▶ **TASK BRIEF**
On every line of the listing, check for "white"; copy the lines that have it.

▶ **GIVEN MATERIAL**

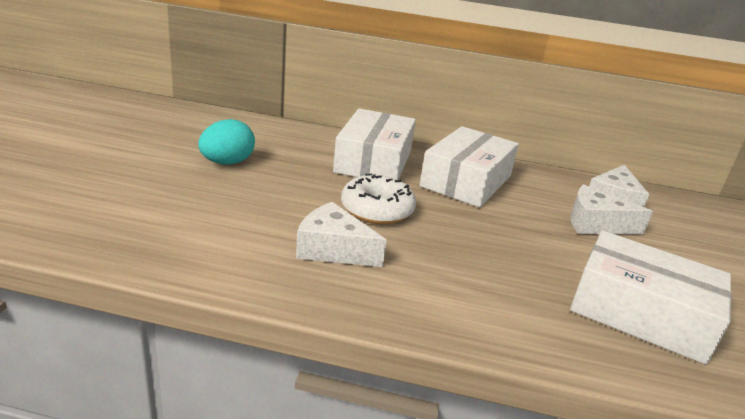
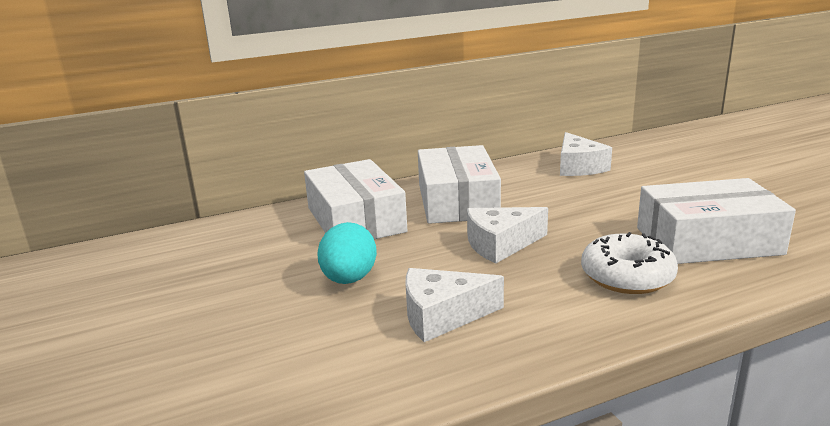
camera: 30 degrees left, 5 degrees down
(227, 163) = (213, 290): turquoise egg -> turquoise egg (349, 279)
(377, 210) = (425, 262): white donut -> white donut (627, 276)
(596, 224) = (593, 190): white cheese -> white cheese (500, 244)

▶ **OUTPUT**
(377, 210) = (425, 262): white donut -> white donut (627, 276)
(596, 224) = (593, 190): white cheese -> white cheese (500, 244)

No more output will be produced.